Stored records

*****

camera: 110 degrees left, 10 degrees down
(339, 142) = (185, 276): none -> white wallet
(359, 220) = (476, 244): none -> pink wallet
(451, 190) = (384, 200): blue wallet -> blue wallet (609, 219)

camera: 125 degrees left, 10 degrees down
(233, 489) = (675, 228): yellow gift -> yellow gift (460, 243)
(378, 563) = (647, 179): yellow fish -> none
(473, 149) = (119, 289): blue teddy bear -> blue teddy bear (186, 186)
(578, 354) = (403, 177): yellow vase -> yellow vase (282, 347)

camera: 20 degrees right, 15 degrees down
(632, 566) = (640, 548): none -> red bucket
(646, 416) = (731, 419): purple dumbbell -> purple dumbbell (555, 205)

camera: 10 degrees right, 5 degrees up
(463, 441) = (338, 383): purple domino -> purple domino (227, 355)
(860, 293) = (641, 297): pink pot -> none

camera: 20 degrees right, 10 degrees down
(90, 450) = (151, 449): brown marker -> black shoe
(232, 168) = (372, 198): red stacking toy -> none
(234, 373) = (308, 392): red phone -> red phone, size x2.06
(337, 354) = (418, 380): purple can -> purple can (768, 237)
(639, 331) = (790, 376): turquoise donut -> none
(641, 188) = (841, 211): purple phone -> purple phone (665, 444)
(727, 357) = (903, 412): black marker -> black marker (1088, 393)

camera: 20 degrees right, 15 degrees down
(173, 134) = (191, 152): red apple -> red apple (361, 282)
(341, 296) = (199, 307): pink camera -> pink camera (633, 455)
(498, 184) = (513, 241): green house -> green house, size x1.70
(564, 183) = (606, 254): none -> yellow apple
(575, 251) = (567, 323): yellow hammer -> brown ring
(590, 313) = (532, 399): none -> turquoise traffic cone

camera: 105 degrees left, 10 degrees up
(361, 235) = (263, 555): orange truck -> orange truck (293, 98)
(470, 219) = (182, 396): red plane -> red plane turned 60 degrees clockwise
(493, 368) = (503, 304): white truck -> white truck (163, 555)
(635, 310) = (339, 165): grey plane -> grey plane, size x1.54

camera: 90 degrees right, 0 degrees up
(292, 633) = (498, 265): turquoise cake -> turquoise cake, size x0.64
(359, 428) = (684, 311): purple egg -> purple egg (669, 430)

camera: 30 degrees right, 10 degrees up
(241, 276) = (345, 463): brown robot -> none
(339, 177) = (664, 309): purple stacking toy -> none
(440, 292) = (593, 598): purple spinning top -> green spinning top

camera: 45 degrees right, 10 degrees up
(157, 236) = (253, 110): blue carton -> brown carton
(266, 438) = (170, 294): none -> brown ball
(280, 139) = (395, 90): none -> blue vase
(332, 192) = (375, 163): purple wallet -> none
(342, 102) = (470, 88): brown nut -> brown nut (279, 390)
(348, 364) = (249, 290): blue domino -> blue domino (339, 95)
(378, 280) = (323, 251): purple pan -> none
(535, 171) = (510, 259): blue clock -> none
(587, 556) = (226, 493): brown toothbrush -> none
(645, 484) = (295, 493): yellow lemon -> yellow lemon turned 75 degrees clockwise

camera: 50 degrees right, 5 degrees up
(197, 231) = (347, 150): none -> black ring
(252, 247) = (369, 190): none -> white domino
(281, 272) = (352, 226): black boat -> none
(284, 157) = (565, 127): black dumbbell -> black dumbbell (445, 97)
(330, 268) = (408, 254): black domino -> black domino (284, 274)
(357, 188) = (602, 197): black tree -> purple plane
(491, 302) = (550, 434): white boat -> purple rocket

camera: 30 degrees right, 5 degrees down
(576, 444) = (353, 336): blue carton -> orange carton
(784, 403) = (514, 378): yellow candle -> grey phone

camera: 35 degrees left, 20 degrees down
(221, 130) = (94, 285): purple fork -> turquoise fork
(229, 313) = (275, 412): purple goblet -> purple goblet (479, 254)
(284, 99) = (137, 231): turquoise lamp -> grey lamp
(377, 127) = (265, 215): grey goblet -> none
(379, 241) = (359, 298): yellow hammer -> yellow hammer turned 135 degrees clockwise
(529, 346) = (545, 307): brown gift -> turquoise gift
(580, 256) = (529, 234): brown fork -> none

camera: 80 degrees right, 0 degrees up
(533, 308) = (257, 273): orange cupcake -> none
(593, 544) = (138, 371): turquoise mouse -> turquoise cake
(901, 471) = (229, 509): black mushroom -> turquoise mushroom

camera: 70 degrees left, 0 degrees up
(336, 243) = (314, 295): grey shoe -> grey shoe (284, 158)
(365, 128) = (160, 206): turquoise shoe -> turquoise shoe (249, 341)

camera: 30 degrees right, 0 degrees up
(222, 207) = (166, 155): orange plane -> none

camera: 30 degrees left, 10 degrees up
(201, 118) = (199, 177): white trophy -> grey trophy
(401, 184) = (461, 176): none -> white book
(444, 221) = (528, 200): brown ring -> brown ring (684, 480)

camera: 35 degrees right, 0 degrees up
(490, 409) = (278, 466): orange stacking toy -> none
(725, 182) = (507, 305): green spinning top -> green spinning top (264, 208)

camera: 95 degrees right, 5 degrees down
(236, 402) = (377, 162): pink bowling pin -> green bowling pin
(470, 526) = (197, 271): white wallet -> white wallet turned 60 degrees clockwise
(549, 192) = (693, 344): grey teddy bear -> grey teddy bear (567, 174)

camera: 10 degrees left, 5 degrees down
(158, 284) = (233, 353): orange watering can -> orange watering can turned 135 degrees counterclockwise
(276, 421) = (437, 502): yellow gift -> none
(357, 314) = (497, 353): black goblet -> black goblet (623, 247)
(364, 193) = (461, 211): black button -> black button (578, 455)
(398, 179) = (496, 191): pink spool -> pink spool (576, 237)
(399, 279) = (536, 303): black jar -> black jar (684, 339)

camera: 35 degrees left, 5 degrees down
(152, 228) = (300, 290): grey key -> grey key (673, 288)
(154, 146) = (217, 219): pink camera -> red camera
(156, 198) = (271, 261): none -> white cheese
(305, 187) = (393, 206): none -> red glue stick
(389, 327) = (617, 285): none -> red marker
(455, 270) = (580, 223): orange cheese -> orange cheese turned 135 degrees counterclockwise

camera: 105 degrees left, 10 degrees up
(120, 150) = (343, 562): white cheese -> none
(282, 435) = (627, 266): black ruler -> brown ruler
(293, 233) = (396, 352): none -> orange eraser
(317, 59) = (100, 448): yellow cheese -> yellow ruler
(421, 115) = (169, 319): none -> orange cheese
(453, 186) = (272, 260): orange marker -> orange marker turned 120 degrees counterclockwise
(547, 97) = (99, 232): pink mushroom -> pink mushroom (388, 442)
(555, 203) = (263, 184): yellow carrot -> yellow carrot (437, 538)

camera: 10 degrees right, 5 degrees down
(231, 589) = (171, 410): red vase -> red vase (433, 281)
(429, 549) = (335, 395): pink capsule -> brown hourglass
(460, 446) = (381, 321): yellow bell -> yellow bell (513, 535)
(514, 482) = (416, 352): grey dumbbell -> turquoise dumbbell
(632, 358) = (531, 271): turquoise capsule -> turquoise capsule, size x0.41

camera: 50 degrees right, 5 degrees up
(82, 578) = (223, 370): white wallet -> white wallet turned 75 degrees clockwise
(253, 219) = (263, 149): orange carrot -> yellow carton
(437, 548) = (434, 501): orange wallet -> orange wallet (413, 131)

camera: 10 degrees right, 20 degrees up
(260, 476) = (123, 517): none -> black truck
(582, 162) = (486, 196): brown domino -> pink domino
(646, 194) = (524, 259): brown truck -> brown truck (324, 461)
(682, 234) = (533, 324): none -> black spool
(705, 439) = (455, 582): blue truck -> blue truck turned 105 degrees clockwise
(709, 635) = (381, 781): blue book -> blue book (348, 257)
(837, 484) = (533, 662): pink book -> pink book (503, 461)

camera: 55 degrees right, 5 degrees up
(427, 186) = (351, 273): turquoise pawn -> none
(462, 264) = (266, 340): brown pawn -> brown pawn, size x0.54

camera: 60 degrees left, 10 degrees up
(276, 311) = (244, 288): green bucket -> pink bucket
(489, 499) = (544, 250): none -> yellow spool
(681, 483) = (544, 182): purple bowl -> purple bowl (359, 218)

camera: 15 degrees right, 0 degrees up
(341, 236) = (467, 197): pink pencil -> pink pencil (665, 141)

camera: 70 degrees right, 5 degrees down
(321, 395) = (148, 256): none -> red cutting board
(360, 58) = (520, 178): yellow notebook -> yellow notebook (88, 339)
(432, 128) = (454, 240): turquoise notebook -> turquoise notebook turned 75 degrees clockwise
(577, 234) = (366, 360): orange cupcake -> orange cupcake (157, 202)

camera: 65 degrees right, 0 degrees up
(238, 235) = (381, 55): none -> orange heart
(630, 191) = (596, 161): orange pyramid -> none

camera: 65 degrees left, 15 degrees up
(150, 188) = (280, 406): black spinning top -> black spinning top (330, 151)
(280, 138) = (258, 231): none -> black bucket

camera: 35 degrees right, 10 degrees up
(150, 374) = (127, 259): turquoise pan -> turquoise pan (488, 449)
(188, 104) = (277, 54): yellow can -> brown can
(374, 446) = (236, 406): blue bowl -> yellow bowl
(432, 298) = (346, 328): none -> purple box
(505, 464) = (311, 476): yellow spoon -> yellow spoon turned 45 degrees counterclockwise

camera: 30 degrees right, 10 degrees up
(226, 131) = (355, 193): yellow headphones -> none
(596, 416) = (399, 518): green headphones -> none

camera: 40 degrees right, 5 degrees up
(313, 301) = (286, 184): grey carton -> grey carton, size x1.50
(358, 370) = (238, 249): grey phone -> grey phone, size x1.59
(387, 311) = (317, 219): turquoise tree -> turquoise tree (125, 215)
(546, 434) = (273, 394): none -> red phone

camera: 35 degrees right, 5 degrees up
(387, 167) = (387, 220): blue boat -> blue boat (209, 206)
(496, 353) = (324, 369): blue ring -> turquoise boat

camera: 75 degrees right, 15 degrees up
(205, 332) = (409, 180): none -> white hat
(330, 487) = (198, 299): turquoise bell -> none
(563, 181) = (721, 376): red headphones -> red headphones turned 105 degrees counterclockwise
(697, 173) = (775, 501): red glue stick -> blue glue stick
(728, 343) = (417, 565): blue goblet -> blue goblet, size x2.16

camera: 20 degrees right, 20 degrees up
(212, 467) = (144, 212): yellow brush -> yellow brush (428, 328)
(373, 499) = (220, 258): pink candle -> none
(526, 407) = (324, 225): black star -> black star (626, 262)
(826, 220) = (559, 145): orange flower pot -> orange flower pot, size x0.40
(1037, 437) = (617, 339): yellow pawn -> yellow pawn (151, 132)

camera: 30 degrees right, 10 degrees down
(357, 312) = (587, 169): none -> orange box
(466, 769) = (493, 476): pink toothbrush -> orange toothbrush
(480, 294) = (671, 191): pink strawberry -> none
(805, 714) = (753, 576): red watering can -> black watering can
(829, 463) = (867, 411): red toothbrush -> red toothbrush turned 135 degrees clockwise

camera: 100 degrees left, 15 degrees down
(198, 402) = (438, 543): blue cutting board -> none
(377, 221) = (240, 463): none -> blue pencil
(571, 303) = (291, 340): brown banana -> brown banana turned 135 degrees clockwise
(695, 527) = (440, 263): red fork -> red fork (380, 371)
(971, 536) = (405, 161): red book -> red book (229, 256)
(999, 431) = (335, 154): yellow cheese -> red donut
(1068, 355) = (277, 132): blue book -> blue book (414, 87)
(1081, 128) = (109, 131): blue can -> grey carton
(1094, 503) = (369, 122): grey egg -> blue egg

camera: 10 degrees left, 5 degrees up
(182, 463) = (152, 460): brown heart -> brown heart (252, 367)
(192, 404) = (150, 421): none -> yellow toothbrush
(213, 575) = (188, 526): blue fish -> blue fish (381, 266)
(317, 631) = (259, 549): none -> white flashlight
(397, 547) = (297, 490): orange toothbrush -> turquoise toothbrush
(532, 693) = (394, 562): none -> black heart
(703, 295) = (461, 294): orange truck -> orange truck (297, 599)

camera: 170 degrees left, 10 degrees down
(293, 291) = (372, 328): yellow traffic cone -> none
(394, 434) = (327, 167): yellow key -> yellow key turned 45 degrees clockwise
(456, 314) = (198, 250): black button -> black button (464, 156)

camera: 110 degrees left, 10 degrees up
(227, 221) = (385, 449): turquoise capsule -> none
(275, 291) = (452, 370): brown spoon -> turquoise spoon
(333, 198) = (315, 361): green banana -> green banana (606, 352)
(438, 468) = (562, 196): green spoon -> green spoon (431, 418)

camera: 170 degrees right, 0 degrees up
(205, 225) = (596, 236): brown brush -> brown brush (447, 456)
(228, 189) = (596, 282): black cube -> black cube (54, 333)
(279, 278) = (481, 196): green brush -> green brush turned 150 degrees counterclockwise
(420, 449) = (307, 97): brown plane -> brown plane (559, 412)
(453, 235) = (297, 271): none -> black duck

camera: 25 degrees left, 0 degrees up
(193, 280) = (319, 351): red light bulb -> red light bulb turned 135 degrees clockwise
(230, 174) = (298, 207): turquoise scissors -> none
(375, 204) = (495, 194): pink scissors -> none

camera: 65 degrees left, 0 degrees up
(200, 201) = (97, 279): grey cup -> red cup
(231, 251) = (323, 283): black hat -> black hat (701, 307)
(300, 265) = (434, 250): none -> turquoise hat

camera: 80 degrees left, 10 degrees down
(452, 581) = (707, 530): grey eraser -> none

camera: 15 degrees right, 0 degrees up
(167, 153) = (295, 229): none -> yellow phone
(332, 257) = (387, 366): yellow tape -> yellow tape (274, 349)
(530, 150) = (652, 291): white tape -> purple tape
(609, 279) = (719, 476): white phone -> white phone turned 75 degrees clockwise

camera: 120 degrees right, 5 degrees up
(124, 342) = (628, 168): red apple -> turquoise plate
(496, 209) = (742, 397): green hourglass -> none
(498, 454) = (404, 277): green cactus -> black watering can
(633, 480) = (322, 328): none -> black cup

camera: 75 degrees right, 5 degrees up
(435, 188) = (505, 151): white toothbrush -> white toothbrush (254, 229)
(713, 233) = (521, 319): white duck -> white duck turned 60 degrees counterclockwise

*****

Try it ▸ Set the entries down again exactly, beginning with their first line and ending with the line that contains "(361, 235) = (263, 555): orange"; omit all other lines.

Result ▸
camera: 110 degrees left, 10 degrees down
(339, 142) = (185, 276): none -> white wallet
(359, 220) = (476, 244): none -> pink wallet
(451, 190) = (384, 200): blue wallet -> blue wallet (609, 219)

camera: 125 degrees left, 10 degrees down
(233, 489) = (675, 228): yellow gift -> yellow gift (460, 243)
(378, 563) = (647, 179): yellow fish -> none
(473, 149) = (119, 289): blue teddy bear -> blue teddy bear (186, 186)
(578, 354) = (403, 177): yellow vase -> yellow vase (282, 347)

camera: 20 degrees right, 15 degrees down
(632, 566) = (640, 548): none -> red bucket
(646, 416) = (731, 419): purple dumbbell -> purple dumbbell (555, 205)

camera: 10 degrees right, 5 degrees up
(463, 441) = (338, 383): purple domino -> purple domino (227, 355)
(860, 293) = (641, 297): pink pot -> none

camera: 20 degrees right, 10 degrees down
(90, 450) = (151, 449): brown marker -> black shoe
(232, 168) = (372, 198): red stacking toy -> none
(234, 373) = (308, 392): red phone -> red phone, size x2.06
(337, 354) = (418, 380): purple can -> purple can (768, 237)
(639, 331) = (790, 376): turquoise donut -> none
(641, 188) = (841, 211): purple phone -> purple phone (665, 444)
(727, 357) = (903, 412): black marker -> black marker (1088, 393)

camera: 20 degrees right, 15 degrees down
(173, 134) = (191, 152): red apple -> red apple (361, 282)
(341, 296) = (199, 307): pink camera -> pink camera (633, 455)
(498, 184) = (513, 241): green house -> green house, size x1.70
(564, 183) = (606, 254): none -> yellow apple
(575, 251) = (567, 323): yellow hammer -> brown ring
(590, 313) = (532, 399): none -> turquoise traffic cone

camera: 105 degrees left, 10 degrees up
(361, 235) = (263, 555): orange truck -> orange truck (293, 98)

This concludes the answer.